%%

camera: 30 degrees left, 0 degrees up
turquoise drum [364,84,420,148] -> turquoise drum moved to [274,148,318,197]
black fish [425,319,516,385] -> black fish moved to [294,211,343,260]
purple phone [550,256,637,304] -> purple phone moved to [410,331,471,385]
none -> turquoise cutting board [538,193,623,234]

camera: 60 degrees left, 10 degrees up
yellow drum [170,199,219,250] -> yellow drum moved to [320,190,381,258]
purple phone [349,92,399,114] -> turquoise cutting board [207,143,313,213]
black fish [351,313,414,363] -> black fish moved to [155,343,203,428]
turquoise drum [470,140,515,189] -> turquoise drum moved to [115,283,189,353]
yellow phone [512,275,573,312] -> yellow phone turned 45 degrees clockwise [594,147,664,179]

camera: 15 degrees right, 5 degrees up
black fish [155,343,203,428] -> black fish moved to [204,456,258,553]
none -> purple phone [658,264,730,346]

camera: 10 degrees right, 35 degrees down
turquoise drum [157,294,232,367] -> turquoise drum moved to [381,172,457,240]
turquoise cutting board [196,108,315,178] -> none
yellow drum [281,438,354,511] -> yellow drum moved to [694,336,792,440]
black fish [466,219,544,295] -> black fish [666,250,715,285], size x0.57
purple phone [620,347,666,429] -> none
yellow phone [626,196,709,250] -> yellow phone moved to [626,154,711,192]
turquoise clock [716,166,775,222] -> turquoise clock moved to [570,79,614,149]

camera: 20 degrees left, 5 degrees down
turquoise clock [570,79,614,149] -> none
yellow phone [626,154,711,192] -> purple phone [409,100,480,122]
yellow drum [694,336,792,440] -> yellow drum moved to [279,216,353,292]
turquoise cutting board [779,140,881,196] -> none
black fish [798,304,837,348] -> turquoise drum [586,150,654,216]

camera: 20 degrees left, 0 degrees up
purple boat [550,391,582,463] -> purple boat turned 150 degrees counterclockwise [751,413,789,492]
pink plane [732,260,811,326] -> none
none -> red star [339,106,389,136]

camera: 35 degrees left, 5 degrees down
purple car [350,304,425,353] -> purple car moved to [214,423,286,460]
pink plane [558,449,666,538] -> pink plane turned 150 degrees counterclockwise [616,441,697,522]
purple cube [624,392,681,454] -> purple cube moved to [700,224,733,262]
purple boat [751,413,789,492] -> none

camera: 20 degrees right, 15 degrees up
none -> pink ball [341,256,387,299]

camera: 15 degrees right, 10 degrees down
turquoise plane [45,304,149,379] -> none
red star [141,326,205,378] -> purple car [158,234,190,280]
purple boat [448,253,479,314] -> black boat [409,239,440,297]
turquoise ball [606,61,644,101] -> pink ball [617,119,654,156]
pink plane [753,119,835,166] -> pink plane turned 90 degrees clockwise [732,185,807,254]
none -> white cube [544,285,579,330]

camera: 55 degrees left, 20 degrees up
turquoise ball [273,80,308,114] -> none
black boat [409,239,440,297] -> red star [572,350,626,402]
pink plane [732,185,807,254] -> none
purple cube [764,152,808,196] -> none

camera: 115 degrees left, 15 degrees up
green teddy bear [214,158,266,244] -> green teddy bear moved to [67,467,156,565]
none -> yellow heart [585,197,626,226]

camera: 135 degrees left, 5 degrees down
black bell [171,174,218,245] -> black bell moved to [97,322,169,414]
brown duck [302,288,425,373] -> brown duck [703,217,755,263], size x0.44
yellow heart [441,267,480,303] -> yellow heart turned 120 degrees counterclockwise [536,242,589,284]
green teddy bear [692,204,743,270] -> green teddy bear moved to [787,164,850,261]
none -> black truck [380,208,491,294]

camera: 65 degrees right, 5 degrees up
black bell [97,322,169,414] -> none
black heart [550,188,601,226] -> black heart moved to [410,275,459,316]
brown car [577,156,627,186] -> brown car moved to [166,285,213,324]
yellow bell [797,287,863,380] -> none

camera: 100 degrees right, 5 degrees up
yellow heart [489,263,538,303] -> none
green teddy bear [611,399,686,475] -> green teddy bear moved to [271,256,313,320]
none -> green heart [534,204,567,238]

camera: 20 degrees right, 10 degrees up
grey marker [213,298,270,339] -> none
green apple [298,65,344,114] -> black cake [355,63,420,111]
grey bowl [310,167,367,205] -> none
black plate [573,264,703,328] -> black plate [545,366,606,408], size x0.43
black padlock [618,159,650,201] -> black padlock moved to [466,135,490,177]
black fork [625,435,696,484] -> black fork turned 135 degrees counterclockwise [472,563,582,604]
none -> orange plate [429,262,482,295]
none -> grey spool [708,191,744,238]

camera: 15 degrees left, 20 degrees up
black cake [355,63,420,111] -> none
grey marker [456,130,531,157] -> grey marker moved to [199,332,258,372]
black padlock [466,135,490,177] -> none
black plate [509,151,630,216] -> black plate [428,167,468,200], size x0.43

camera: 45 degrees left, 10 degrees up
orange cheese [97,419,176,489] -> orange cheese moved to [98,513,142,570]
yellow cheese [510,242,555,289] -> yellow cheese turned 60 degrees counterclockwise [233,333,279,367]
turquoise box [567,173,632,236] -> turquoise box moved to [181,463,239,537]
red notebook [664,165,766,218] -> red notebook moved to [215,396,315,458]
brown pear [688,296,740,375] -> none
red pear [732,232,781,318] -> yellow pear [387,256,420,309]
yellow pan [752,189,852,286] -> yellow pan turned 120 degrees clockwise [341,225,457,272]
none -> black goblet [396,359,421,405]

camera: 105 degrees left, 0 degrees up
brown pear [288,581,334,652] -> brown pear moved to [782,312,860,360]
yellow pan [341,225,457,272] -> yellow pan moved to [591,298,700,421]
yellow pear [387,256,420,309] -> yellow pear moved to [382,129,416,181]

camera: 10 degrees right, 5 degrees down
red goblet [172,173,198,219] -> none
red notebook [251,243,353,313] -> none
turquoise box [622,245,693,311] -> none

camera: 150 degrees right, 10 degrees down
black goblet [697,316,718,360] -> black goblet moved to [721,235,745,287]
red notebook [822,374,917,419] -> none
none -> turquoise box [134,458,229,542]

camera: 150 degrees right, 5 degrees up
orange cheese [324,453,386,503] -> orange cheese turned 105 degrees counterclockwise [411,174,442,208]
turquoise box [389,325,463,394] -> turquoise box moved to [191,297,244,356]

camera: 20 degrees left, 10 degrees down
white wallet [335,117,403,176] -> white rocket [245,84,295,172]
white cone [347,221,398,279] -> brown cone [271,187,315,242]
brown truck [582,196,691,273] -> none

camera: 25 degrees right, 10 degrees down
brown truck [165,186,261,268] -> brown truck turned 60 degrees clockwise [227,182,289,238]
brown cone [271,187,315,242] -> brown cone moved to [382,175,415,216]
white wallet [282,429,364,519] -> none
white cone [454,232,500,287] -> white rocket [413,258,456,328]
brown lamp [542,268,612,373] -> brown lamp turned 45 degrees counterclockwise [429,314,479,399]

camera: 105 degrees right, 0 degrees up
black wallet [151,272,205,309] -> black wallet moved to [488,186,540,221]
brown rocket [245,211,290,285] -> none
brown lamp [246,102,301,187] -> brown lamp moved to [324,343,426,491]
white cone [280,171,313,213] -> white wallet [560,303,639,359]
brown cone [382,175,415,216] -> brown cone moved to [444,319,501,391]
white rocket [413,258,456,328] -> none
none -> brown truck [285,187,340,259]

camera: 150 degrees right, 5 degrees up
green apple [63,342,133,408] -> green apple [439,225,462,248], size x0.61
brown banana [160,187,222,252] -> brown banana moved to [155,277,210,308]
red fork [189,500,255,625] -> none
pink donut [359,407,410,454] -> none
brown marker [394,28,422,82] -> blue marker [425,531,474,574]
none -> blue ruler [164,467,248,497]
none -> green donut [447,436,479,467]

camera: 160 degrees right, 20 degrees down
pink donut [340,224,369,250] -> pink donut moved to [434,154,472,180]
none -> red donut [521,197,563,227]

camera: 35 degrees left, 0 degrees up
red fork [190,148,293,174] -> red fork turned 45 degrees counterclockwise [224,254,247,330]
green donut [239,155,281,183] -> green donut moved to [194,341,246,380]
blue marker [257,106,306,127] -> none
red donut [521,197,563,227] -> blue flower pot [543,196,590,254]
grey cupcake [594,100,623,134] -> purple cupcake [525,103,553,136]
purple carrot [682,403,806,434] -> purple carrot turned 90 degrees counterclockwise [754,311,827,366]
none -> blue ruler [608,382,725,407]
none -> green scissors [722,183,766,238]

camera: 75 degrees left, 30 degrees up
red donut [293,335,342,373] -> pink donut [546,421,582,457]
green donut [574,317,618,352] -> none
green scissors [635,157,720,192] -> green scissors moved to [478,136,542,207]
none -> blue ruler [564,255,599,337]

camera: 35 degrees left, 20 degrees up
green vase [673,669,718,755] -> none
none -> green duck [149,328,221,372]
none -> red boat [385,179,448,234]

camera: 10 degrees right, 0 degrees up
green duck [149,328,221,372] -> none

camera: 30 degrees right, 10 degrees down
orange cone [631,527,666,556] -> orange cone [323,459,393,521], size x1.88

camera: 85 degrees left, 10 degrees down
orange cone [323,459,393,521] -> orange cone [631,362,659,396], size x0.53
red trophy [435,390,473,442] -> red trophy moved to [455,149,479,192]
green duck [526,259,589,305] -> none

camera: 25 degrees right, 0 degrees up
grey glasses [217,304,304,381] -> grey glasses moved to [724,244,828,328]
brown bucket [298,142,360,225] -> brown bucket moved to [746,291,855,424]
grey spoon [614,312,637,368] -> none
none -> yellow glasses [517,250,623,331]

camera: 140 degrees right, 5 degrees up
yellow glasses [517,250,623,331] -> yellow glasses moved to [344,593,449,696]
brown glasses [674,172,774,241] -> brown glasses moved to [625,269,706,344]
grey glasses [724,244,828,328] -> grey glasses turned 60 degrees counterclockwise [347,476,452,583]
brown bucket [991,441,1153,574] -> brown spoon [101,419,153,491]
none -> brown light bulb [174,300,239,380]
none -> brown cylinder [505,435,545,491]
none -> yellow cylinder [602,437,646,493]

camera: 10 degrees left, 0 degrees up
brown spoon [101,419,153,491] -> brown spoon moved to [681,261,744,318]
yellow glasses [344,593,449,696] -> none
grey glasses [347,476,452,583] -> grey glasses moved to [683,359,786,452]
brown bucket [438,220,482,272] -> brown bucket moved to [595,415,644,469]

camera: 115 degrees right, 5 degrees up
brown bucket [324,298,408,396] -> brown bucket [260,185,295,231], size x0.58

%%

Problem to solve: Set down, exactly as they stand above, the lines starting with the line with "camera: 160 degrees right, 20 degrees down" and going on through the line with "camera: 30 degrees right, 10 degrees down", and no others.

Response:
camera: 160 degrees right, 20 degrees down
pink donut [340,224,369,250] -> pink donut moved to [434,154,472,180]
none -> red donut [521,197,563,227]

camera: 35 degrees left, 0 degrees up
red fork [190,148,293,174] -> red fork turned 45 degrees counterclockwise [224,254,247,330]
green donut [239,155,281,183] -> green donut moved to [194,341,246,380]
blue marker [257,106,306,127] -> none
red donut [521,197,563,227] -> blue flower pot [543,196,590,254]
grey cupcake [594,100,623,134] -> purple cupcake [525,103,553,136]
purple carrot [682,403,806,434] -> purple carrot turned 90 degrees counterclockwise [754,311,827,366]
none -> blue ruler [608,382,725,407]
none -> green scissors [722,183,766,238]

camera: 75 degrees left, 30 degrees up
red donut [293,335,342,373] -> pink donut [546,421,582,457]
green donut [574,317,618,352] -> none
green scissors [635,157,720,192] -> green scissors moved to [478,136,542,207]
none -> blue ruler [564,255,599,337]

camera: 35 degrees left, 20 degrees up
green vase [673,669,718,755] -> none
none -> green duck [149,328,221,372]
none -> red boat [385,179,448,234]

camera: 10 degrees right, 0 degrees up
green duck [149,328,221,372] -> none

camera: 30 degrees right, 10 degrees down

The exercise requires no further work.